*EXTRACTED MATERIAL:*
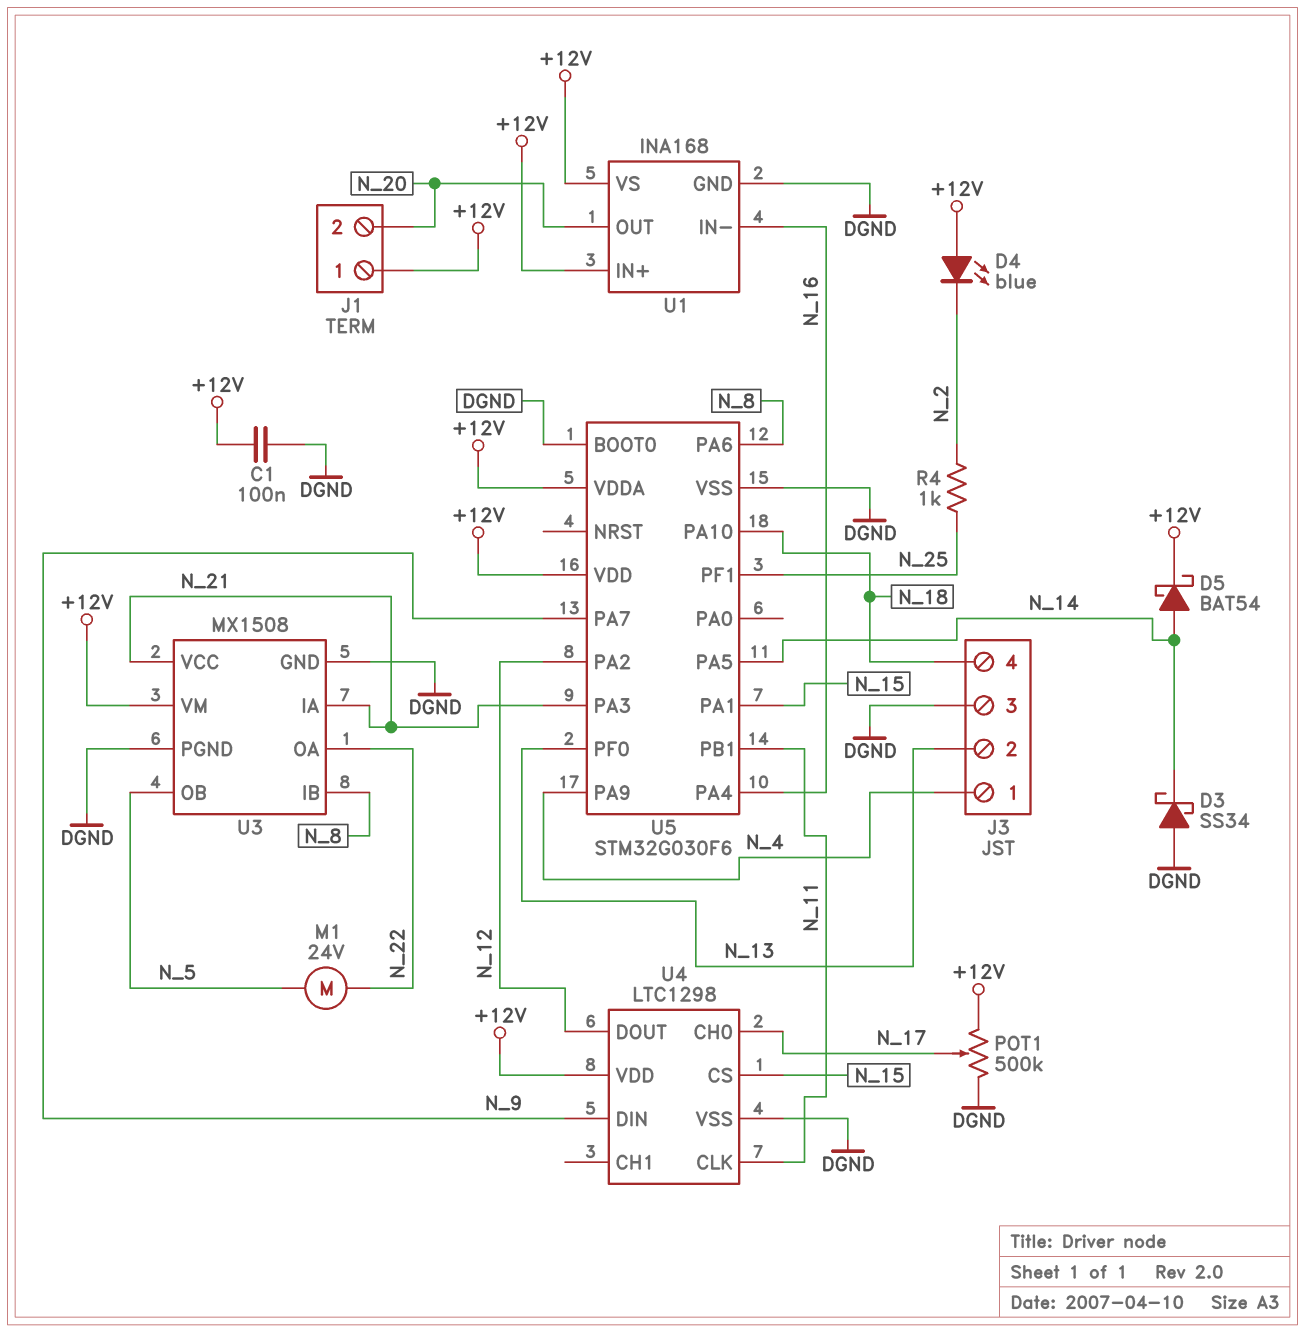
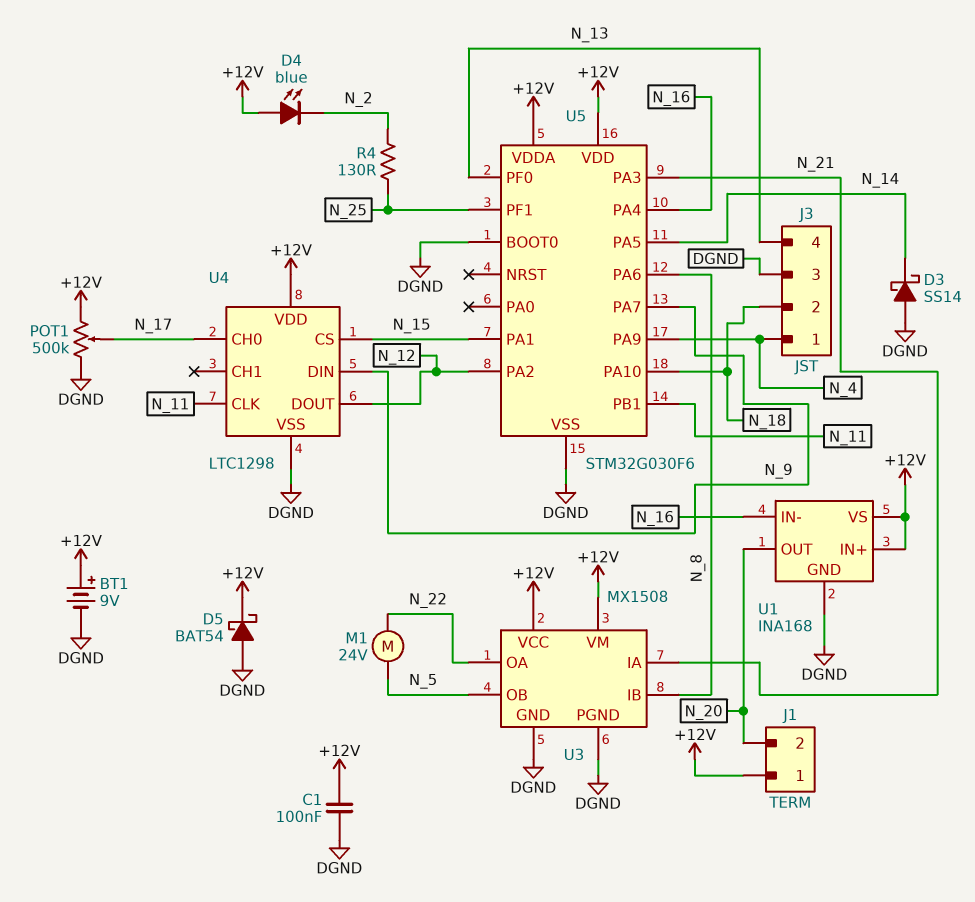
BT1: none -> 9V (plus +12V, minus DGND)
D3: schottky SS34 (A DGND, K N_14) -> schottky SS14 (A DGND, K N_14)
D5: schottky BAT54 (A N_14, K +12V) -> schottky BAT54 (A DGND, K +12V)
J3 pin 2: N_13 -> N_18
J3 pin 4: N_18 -> N_13
R4: 1k (N_2, N_25) -> 130 (N_2, N_25)
U3 pin VCC: N_21 -> +12V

*WHAT TO DO:*
Set down the records exactly, without the pictures.

*WRITTEN SOLUTION:*
BT1: none -> 9V (plus +12V, minus DGND)
D3: schottky SS34 (A DGND, K N_14) -> schottky SS14 (A DGND, K N_14)
D5: schottky BAT54 (A N_14, K +12V) -> schottky BAT54 (A DGND, K +12V)
J3 pin 2: N_13 -> N_18
J3 pin 4: N_18 -> N_13
R4: 1k (N_2, N_25) -> 130 (N_2, N_25)
U3 pin VCC: N_21 -> +12V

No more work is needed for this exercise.